[Data extracted from a collection]
--

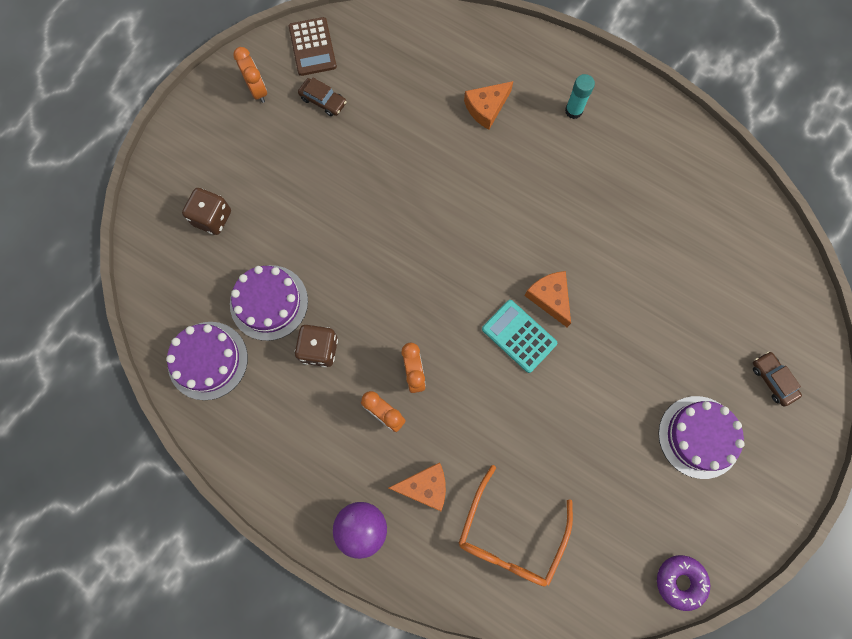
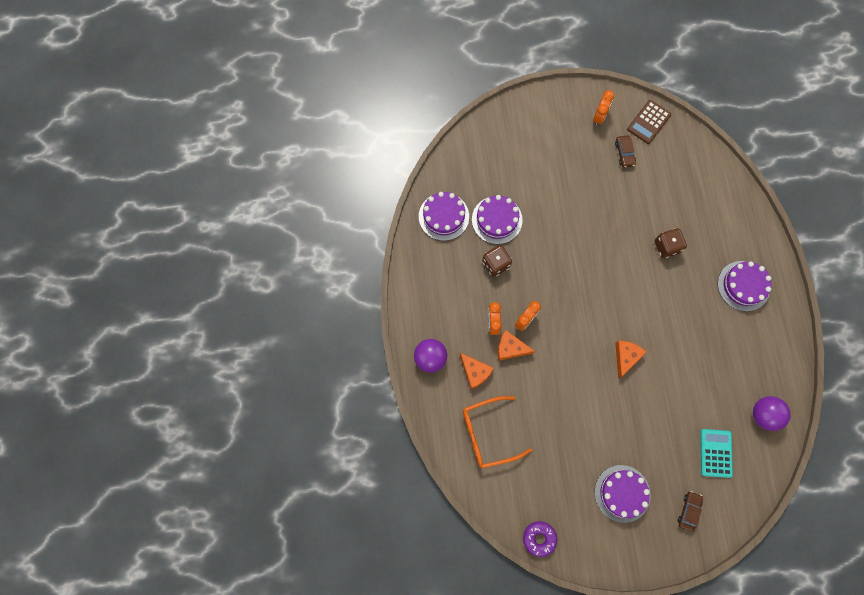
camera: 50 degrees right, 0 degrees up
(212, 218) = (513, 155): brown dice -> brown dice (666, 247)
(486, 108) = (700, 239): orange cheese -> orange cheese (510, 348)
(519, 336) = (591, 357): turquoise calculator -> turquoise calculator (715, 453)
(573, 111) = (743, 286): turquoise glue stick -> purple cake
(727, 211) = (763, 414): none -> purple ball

--

Exercise objective >> Show the lines of the records above that mention "purple".

Your response >>
(573, 111) = (743, 286): turquoise glue stick -> purple cake
(727, 211) = (763, 414): none -> purple ball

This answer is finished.